---- MATERIAL FOR THIS EXERCISE

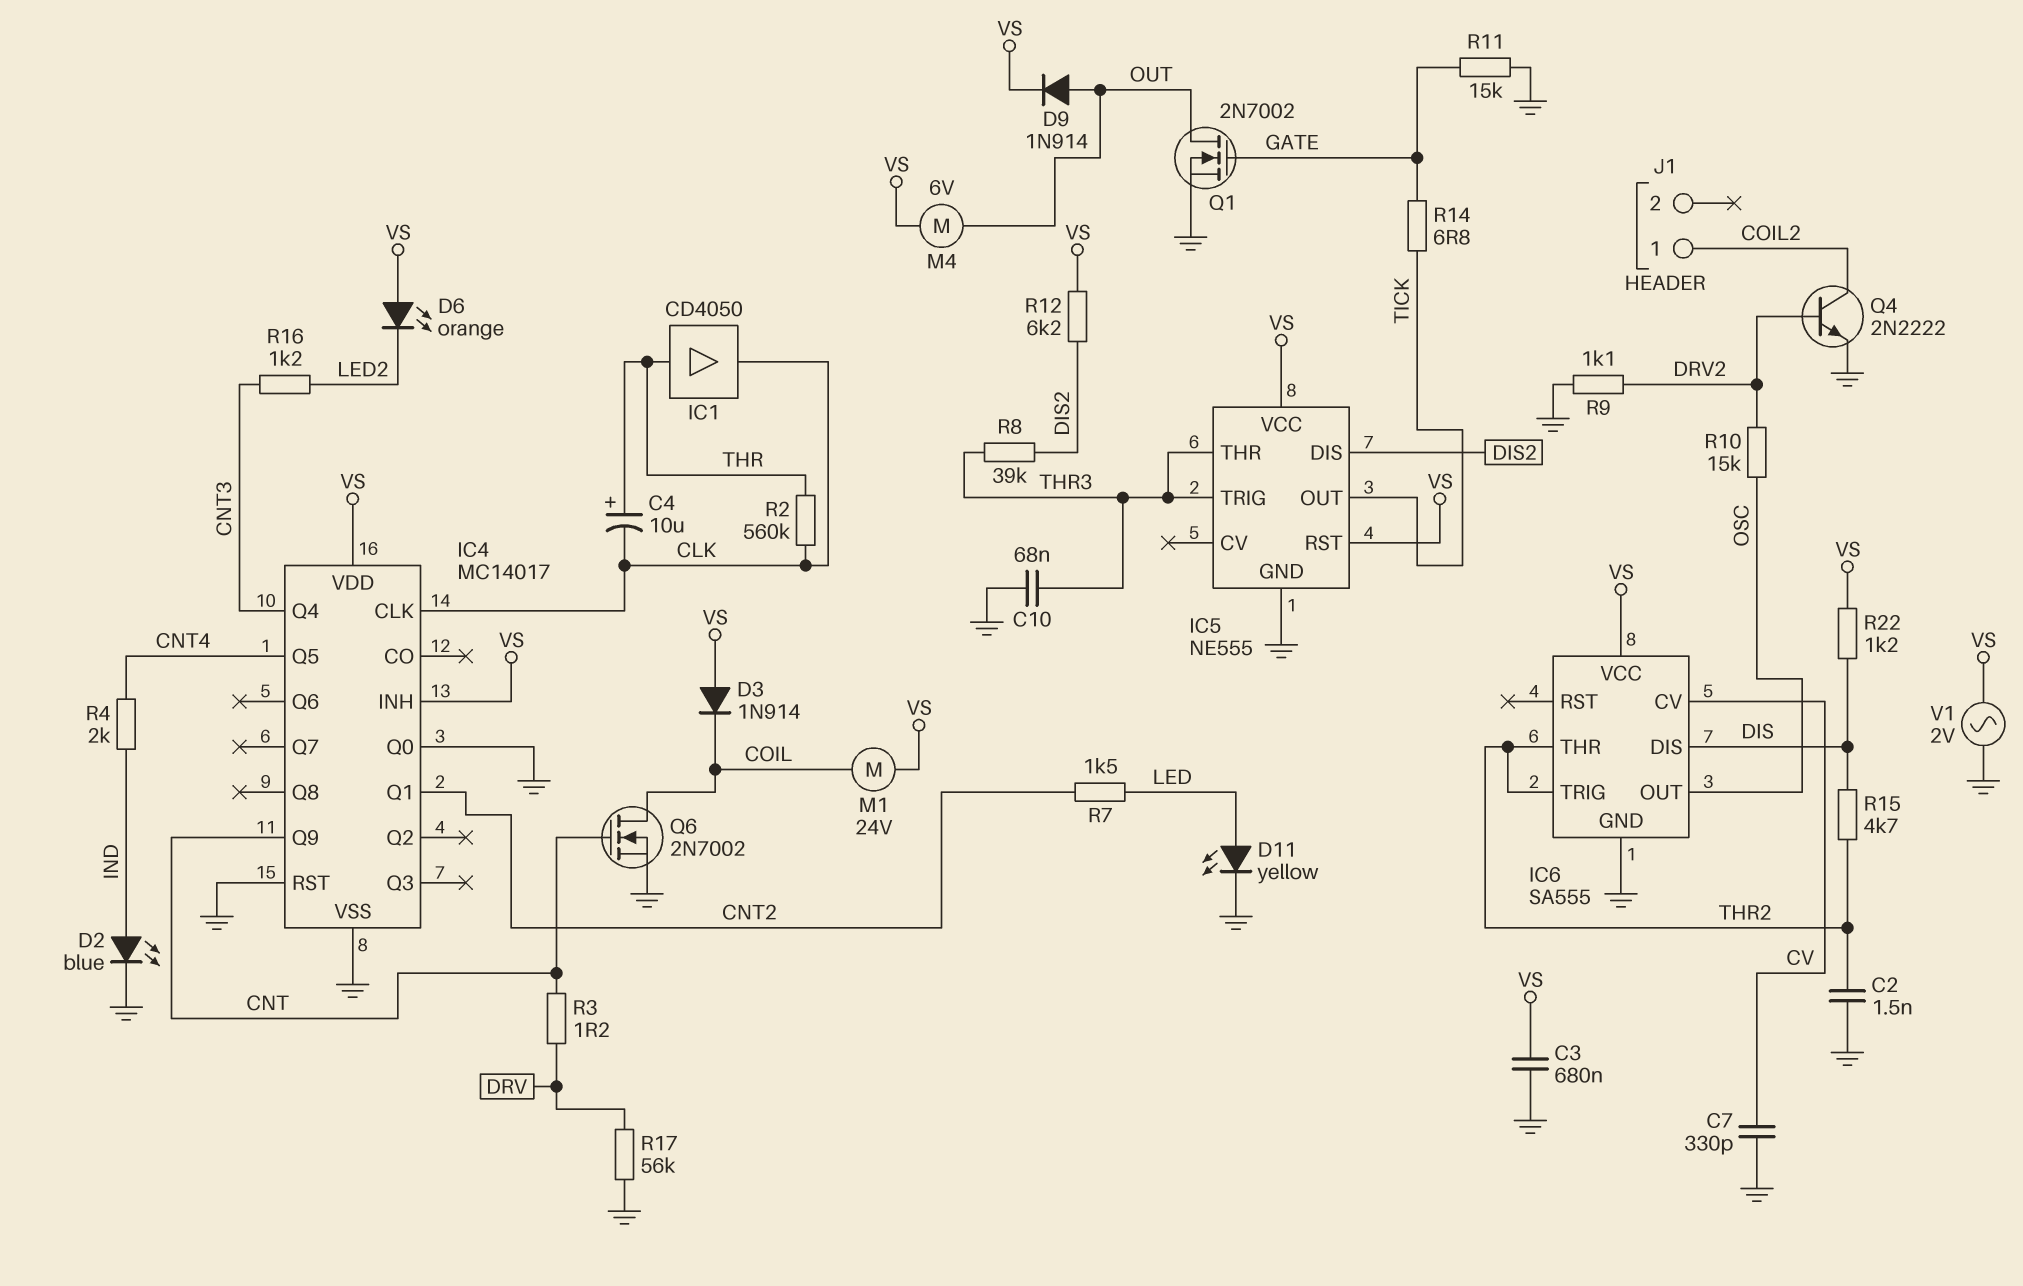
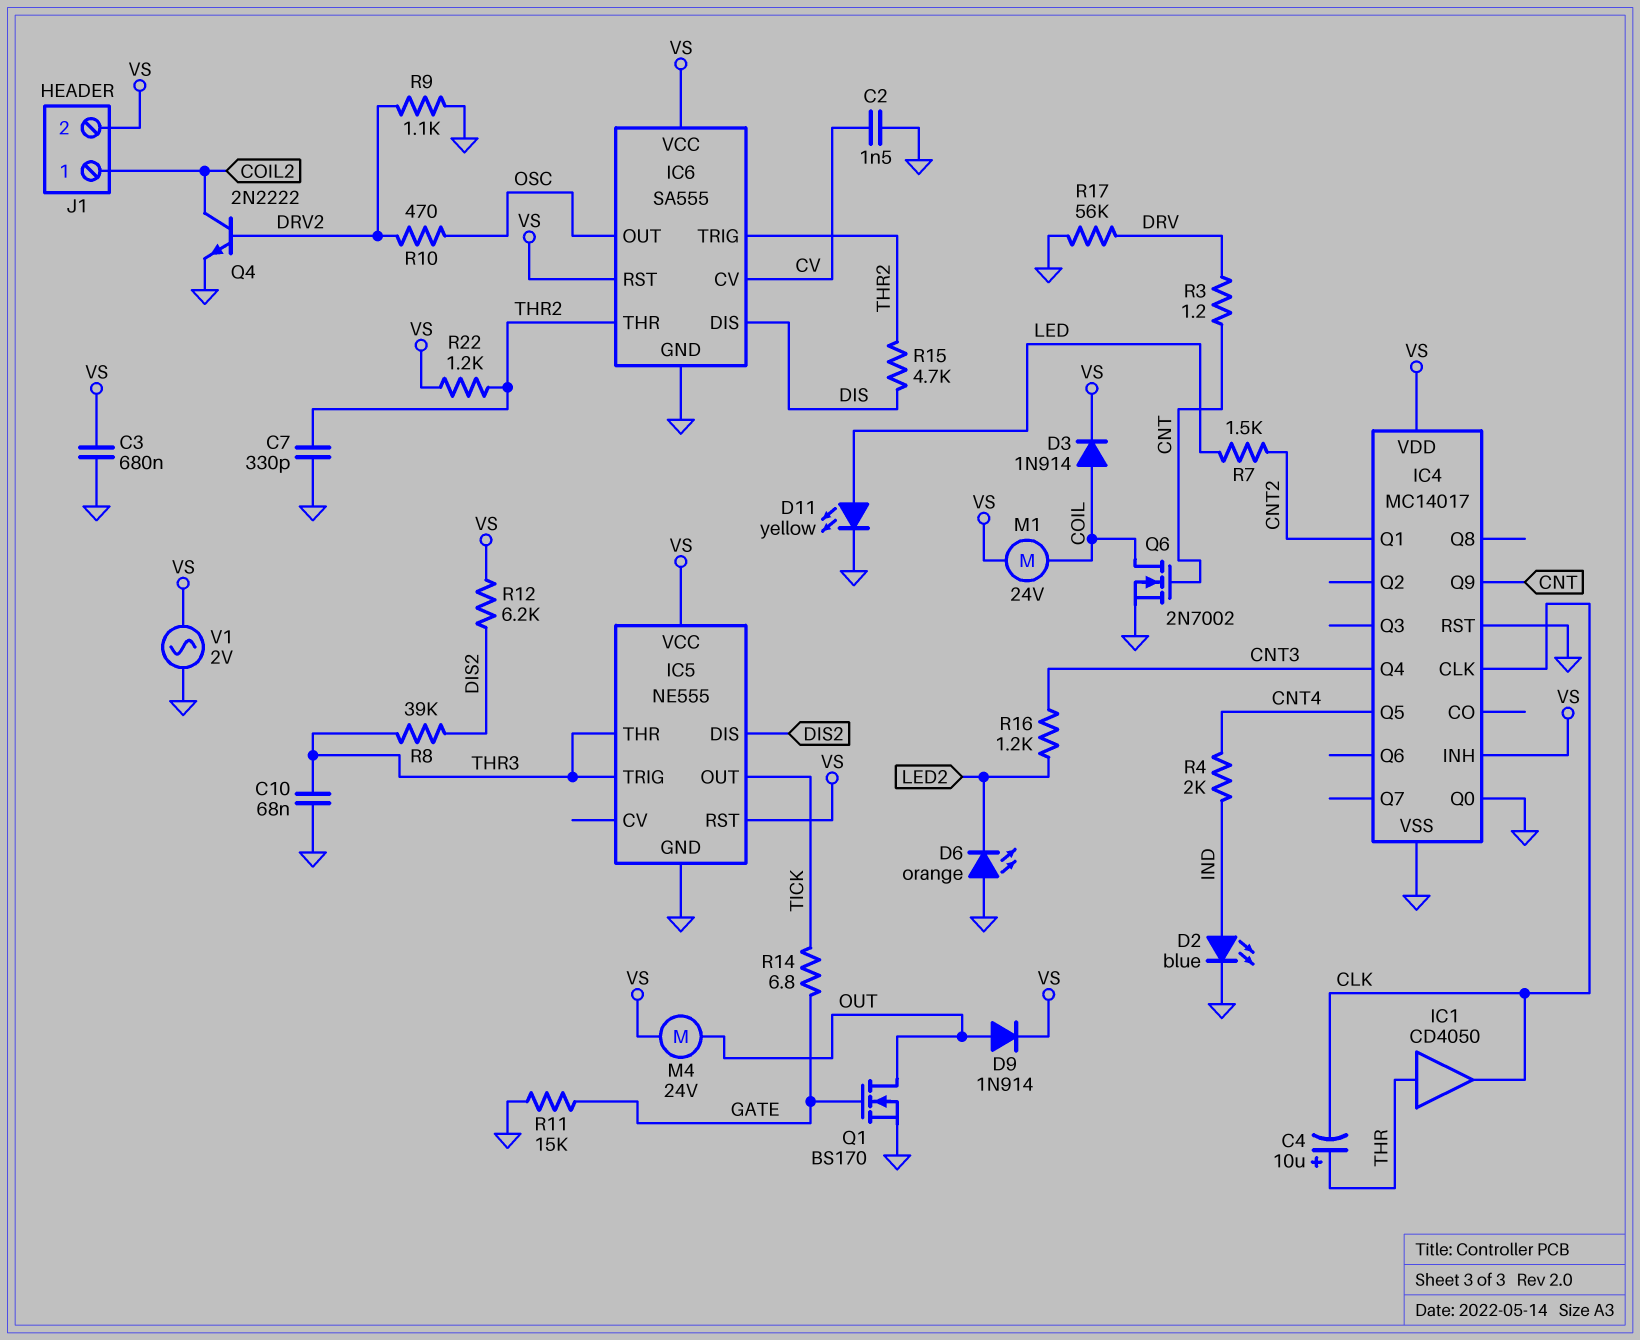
C2: 1.5nF (GND, THR2) -> 1.5nF (CV, GND)
C7: 330pF (CV, GND) -> 330pF (GND, THR2)
D3: diode 1N914 (A VS, K COIL) -> diode 1N914 (A COIL, K VS)
D6: LED orange (A VS, K LED2) -> LED orange (A GND, K LED2)
IC6 pin RST: none -> VS
J1 pin 2: none -> VS
M4: motor 6V (OUT, VS) -> motor 24V (OUT, VS)
Q1: NMOS 2N7002 (G GATE, D OUT, S GND) -> NMOS BS170 (G GATE, D OUT, S GND)
R2: 560k (CLK, THR) -> none
R10: 15k (DRV2, OSC) -> 470 (DRV2, OSC)
R22: 1.2k (DIS, VS) -> 1.2k (THR2, VS)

--------

WHAT IS NEEDED: Pictures stay out; the data above is to be returned exactly.

SOLUTION FOR THIS PROBLEM:
C2: 1.5nF (GND, THR2) -> 1.5nF (CV, GND)
C7: 330pF (CV, GND) -> 330pF (GND, THR2)
D3: diode 1N914 (A VS, K COIL) -> diode 1N914 (A COIL, K VS)
D6: LED orange (A VS, K LED2) -> LED orange (A GND, K LED2)
IC6 pin RST: none -> VS
J1 pin 2: none -> VS
M4: motor 6V (OUT, VS) -> motor 24V (OUT, VS)
Q1: NMOS 2N7002 (G GATE, D OUT, S GND) -> NMOS BS170 (G GATE, D OUT, S GND)
R2: 560k (CLK, THR) -> none
R10: 15k (DRV2, OSC) -> 470 (DRV2, OSC)
R22: 1.2k (DIS, VS) -> 1.2k (THR2, VS)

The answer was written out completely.